Your goal: Output must match the data below exactly from its first line through the line that contains "RGB pin R: D4 -> D9", with no other line.

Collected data
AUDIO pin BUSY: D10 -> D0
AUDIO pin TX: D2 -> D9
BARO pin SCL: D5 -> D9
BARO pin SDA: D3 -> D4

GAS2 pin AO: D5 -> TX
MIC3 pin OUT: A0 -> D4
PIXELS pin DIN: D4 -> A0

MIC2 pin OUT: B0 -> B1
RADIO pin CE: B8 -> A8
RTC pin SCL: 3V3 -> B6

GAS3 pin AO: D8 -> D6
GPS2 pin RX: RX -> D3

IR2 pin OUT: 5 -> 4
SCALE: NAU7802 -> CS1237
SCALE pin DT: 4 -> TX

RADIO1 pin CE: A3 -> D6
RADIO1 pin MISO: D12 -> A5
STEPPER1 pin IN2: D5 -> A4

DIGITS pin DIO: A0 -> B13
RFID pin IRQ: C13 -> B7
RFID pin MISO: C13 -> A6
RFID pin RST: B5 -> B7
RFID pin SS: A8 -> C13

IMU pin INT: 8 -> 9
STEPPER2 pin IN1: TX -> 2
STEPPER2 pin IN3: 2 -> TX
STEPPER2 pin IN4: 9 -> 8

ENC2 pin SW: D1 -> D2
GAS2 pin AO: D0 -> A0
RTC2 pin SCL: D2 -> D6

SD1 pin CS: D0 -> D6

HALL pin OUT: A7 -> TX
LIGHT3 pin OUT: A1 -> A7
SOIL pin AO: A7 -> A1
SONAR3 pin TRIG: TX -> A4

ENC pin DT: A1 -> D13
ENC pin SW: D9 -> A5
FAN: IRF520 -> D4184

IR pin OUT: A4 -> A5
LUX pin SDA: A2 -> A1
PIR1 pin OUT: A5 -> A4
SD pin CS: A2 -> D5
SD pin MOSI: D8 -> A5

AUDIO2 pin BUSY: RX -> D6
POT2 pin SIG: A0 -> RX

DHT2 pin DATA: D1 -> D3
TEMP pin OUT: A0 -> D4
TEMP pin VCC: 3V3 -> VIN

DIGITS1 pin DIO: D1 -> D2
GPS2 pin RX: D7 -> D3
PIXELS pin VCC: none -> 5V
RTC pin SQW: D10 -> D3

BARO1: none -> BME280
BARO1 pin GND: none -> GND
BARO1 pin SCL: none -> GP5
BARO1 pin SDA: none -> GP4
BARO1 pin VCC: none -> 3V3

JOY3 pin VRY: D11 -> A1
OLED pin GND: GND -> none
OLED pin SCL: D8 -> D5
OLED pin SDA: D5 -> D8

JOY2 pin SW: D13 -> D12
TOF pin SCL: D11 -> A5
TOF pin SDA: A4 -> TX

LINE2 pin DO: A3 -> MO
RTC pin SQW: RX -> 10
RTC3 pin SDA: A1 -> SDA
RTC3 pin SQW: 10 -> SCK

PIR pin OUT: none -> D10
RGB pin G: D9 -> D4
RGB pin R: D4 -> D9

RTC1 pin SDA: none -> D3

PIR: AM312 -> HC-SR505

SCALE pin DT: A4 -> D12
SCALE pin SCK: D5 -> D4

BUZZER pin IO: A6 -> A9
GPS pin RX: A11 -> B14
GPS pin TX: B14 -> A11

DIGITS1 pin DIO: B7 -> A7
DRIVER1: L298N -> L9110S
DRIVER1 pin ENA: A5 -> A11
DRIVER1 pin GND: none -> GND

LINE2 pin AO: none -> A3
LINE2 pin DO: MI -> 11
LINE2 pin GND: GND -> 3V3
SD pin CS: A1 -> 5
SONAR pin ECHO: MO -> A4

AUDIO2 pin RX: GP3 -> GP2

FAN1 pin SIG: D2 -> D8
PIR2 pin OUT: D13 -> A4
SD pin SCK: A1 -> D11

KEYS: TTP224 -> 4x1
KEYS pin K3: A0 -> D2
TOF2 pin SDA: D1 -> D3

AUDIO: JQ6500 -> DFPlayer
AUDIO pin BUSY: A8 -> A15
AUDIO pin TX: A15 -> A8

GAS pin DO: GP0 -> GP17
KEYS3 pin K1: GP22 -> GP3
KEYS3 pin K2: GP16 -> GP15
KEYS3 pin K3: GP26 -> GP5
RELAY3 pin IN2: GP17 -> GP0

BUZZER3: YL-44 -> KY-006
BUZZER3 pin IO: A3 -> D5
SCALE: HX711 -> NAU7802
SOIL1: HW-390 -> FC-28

Exercise answer:
AUDIO pin BUSY: D10 -> D0
AUDIO pin TX: D2 -> D9
BARO pin SCL: D5 -> D9
BARO pin SDA: D3 -> D4

GAS2 pin AO: D5 -> TX
MIC3 pin OUT: A0 -> D4
PIXELS pin DIN: D4 -> A0

MIC2 pin OUT: B0 -> B1
RADIO pin CE: B8 -> A8
RTC pin SCL: 3V3 -> B6

GAS3 pin AO: D8 -> D6
GPS2 pin RX: RX -> D3

IR2 pin OUT: 5 -> 4
SCALE: NAU7802 -> CS1237
SCALE pin DT: 4 -> TX

RADIO1 pin CE: A3 -> D6
RADIO1 pin MISO: D12 -> A5
STEPPER1 pin IN2: D5 -> A4

DIGITS pin DIO: A0 -> B13
RFID pin IRQ: C13 -> B7
RFID pin MISO: C13 -> A6
RFID pin RST: B5 -> B7
RFID pin SS: A8 -> C13

IMU pin INT: 8 -> 9
STEPPER2 pin IN1: TX -> 2
STEPPER2 pin IN3: 2 -> TX
STEPPER2 pin IN4: 9 -> 8

ENC2 pin SW: D1 -> D2
GAS2 pin AO: D0 -> A0
RTC2 pin SCL: D2 -> D6

SD1 pin CS: D0 -> D6

HALL pin OUT: A7 -> TX
LIGHT3 pin OUT: A1 -> A7
SOIL pin AO: A7 -> A1
SONAR3 pin TRIG: TX -> A4

ENC pin DT: A1 -> D13
ENC pin SW: D9 -> A5
FAN: IRF520 -> D4184

IR pin OUT: A4 -> A5
LUX pin SDA: A2 -> A1
PIR1 pin OUT: A5 -> A4
SD pin CS: A2 -> D5
SD pin MOSI: D8 -> A5

AUDIO2 pin BUSY: RX -> D6
POT2 pin SIG: A0 -> RX

DHT2 pin DATA: D1 -> D3
TEMP pin OUT: A0 -> D4
TEMP pin VCC: 3V3 -> VIN

DIGITS1 pin DIO: D1 -> D2
GPS2 pin RX: D7 -> D3
PIXELS pin VCC: none -> 5V
RTC pin SQW: D10 -> D3

BARO1: none -> BME280
BARO1 pin GND: none -> GND
BARO1 pin SCL: none -> GP5
BARO1 pin SDA: none -> GP4
BARO1 pin VCC: none -> 3V3

JOY3 pin VRY: D11 -> A1
OLED pin GND: GND -> none
OLED pin SCL: D8 -> D5
OLED pin SDA: D5 -> D8

JOY2 pin SW: D13 -> D12
TOF pin SCL: D11 -> A5
TOF pin SDA: A4 -> TX

LINE2 pin DO: A3 -> MO
RTC pin SQW: RX -> 10
RTC3 pin SDA: A1 -> SDA
RTC3 pin SQW: 10 -> SCK

PIR pin OUT: none -> D10
RGB pin G: D9 -> D4
RGB pin R: D4 -> D9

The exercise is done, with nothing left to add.